++++ Provided material
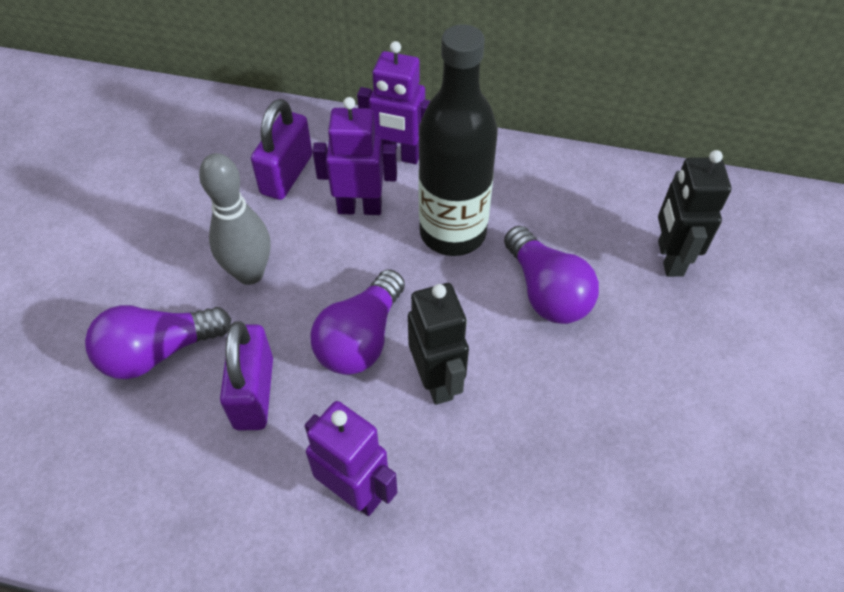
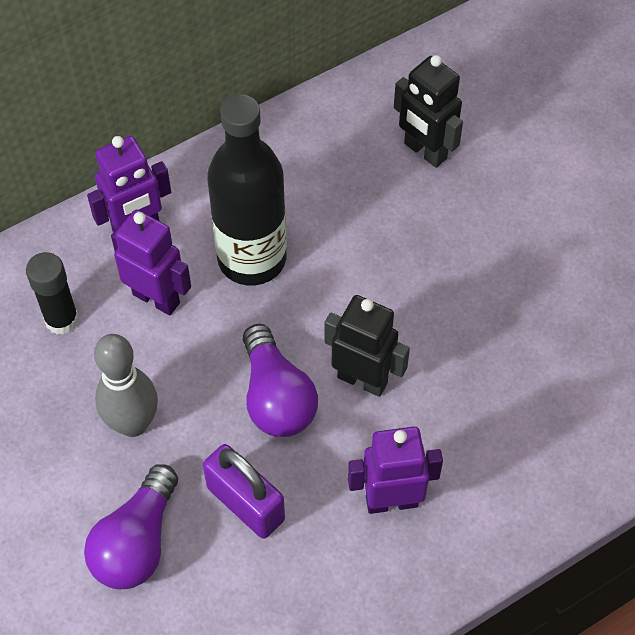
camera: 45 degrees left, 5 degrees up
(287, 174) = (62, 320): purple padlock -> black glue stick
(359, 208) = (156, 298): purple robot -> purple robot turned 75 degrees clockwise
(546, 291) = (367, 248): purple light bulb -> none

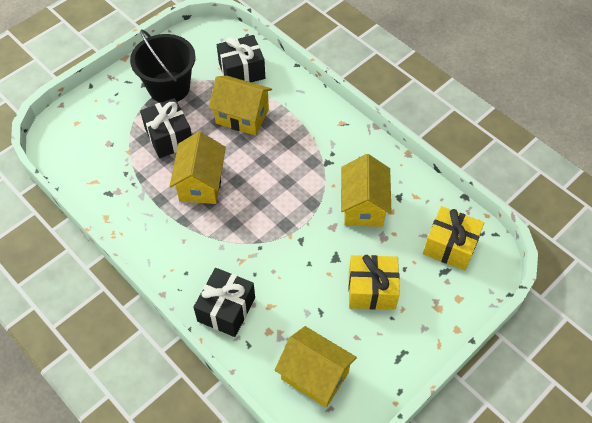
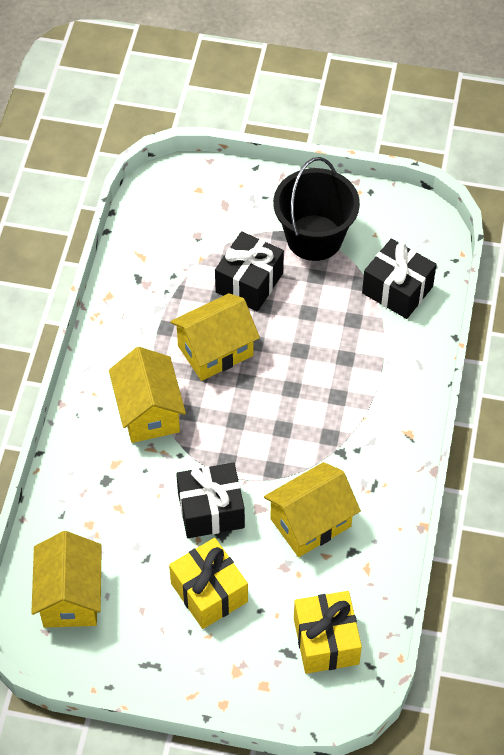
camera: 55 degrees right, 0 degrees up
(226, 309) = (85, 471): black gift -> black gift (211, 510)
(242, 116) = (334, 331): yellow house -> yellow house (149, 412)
++++++++
> Exercise instructions:
Every word of the data should be reproduced exactly; please omit any pictures.

> Result of this exercise:
camera: 45 degrees left, 5 degrees up
(287, 174) = (62, 320): purple padlock -> black glue stick
(359, 208) = (156, 298): purple robot -> purple robot turned 75 degrees clockwise
(546, 291) = (367, 248): purple light bulb -> none

camera: 55 degrees right, 0 degrees up
(226, 309) = (85, 471): black gift -> black gift (211, 510)
(242, 116) = (334, 331): yellow house -> yellow house (149, 412)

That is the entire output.